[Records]
'''

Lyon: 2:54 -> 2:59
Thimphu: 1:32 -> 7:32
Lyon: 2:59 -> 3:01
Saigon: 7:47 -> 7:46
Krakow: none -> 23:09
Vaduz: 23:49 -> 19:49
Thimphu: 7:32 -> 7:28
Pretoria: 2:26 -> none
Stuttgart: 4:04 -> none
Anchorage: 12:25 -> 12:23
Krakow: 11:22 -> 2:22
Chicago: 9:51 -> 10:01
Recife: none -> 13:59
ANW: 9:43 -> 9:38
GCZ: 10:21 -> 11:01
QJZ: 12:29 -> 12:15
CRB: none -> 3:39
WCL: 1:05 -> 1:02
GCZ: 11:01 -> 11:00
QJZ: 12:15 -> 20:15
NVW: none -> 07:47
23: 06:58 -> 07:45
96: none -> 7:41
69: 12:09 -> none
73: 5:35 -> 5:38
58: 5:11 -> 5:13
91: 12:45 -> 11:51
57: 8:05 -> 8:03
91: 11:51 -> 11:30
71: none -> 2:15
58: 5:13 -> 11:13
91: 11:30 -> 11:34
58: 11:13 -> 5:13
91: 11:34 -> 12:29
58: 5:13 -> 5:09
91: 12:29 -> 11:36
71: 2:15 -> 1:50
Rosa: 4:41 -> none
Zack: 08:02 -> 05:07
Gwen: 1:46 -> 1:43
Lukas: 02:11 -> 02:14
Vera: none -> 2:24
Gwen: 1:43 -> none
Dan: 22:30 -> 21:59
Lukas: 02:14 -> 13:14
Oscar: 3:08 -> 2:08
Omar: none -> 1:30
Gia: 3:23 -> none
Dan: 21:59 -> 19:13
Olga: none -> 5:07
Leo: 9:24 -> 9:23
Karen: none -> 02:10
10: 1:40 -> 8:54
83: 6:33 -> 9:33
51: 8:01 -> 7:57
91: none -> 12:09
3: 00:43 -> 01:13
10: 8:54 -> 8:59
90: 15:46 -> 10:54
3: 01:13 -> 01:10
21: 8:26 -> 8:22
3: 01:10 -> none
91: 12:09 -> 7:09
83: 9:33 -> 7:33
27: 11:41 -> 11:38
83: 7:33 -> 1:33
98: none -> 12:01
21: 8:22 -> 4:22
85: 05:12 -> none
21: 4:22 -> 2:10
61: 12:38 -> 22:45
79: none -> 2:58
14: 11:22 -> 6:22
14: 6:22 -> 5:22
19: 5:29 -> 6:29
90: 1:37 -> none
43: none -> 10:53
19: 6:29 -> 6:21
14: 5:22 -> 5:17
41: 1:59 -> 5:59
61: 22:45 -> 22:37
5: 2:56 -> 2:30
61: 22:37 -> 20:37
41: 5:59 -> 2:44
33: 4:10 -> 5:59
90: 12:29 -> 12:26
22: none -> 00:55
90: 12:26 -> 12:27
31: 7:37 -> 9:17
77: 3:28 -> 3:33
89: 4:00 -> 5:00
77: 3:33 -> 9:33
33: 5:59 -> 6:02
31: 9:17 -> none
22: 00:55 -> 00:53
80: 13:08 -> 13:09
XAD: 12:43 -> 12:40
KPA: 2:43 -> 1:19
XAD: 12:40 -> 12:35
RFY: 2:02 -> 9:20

'''

## Your instructions
Return the lines from the start of the Records through the line that contains "79: none -> 2:58", both included, copying each one exactly as it appears.

## Result for this exercise
Lyon: 2:54 -> 2:59
Thimphu: 1:32 -> 7:32
Lyon: 2:59 -> 3:01
Saigon: 7:47 -> 7:46
Krakow: none -> 23:09
Vaduz: 23:49 -> 19:49
Thimphu: 7:32 -> 7:28
Pretoria: 2:26 -> none
Stuttgart: 4:04 -> none
Anchorage: 12:25 -> 12:23
Krakow: 11:22 -> 2:22
Chicago: 9:51 -> 10:01
Recife: none -> 13:59
ANW: 9:43 -> 9:38
GCZ: 10:21 -> 11:01
QJZ: 12:29 -> 12:15
CRB: none -> 3:39
WCL: 1:05 -> 1:02
GCZ: 11:01 -> 11:00
QJZ: 12:15 -> 20:15
NVW: none -> 07:47
23: 06:58 -> 07:45
96: none -> 7:41
69: 12:09 -> none
73: 5:35 -> 5:38
58: 5:11 -> 5:13
91: 12:45 -> 11:51
57: 8:05 -> 8:03
91: 11:51 -> 11:30
71: none -> 2:15
58: 5:13 -> 11:13
91: 11:30 -> 11:34
58: 11:13 -> 5:13
91: 11:34 -> 12:29
58: 5:13 -> 5:09
91: 12:29 -> 11:36
71: 2:15 -> 1:50
Rosa: 4:41 -> none
Zack: 08:02 -> 05:07
Gwen: 1:46 -> 1:43
Lukas: 02:11 -> 02:14
Vera: none -> 2:24
Gwen: 1:43 -> none
Dan: 22:30 -> 21:59
Lukas: 02:14 -> 13:14
Oscar: 3:08 -> 2:08
Omar: none -> 1:30
Gia: 3:23 -> none
Dan: 21:59 -> 19:13
Olga: none -> 5:07
Leo: 9:24 -> 9:23
Karen: none -> 02:10
10: 1:40 -> 8:54
83: 6:33 -> 9:33
51: 8:01 -> 7:57
91: none -> 12:09
3: 00:43 -> 01:13
10: 8:54 -> 8:59
90: 15:46 -> 10:54
3: 01:13 -> 01:10
21: 8:26 -> 8:22
3: 01:10 -> none
91: 12:09 -> 7:09
83: 9:33 -> 7:33
27: 11:41 -> 11:38
83: 7:33 -> 1:33
98: none -> 12:01
21: 8:22 -> 4:22
85: 05:12 -> none
21: 4:22 -> 2:10
61: 12:38 -> 22:45
79: none -> 2:58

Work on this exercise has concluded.